[[ RECORD SET, beginning ]]

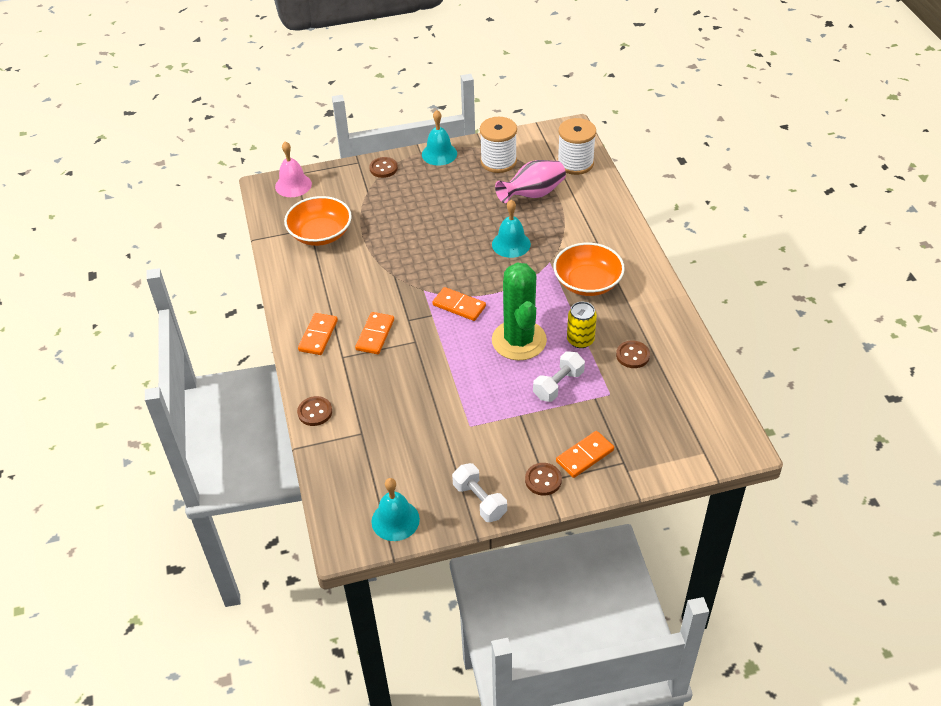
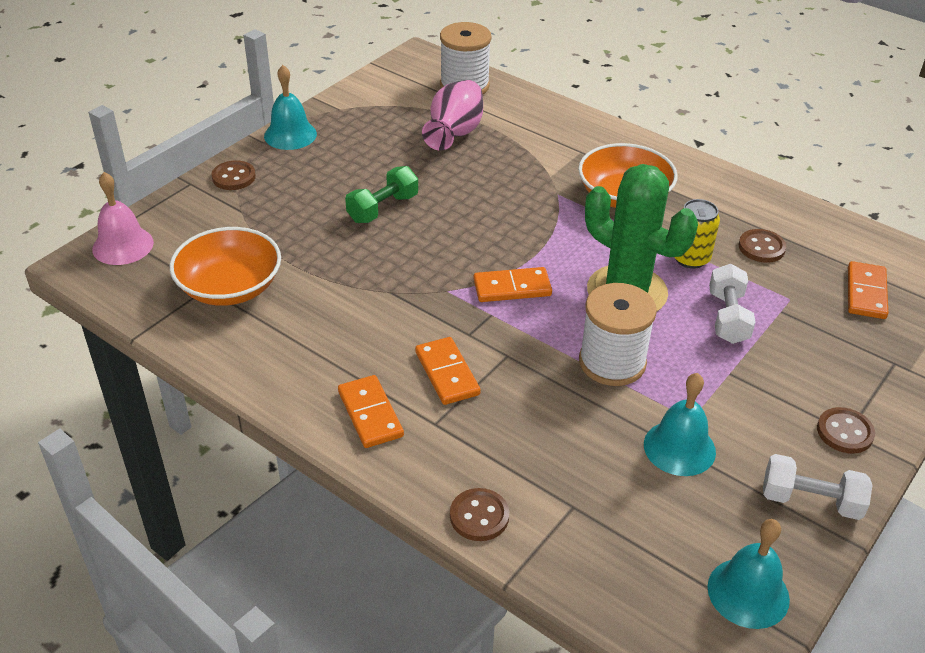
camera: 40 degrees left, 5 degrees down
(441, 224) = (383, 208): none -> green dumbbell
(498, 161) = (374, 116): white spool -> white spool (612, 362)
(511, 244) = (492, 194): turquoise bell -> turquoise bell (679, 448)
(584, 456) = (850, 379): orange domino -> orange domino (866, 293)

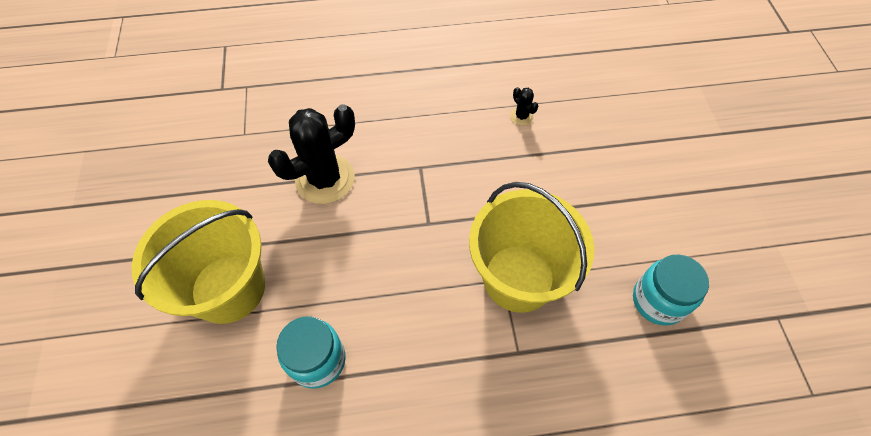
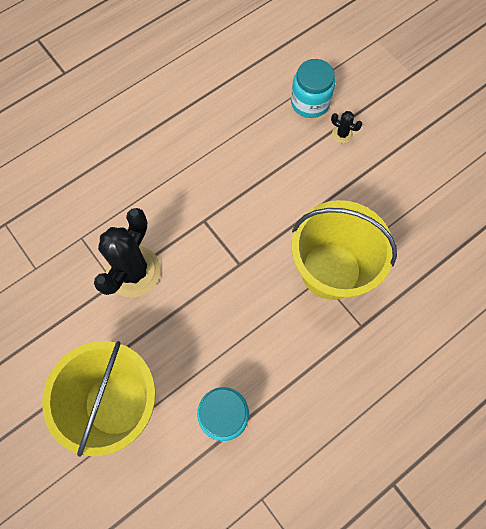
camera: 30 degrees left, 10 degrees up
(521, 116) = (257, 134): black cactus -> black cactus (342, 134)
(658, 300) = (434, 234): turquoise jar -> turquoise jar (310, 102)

[[ RECORD SET, end ]]

— DIRECTIONS FOR THIS TASK —
Above are the records; give them all again exactly, apart from the pictures.

— EXERCISE ANSWER —
camera: 40 degrees left, 5 degrees down
(441, 224) = (383, 208): none -> green dumbbell
(498, 161) = (374, 116): white spool -> white spool (612, 362)
(511, 244) = (492, 194): turquoise bell -> turquoise bell (679, 448)
(584, 456) = (850, 379): orange domino -> orange domino (866, 293)

camera: 30 degrees left, 10 degrees up
(521, 116) = (257, 134): black cactus -> black cactus (342, 134)
(658, 300) = (434, 234): turquoise jar -> turquoise jar (310, 102)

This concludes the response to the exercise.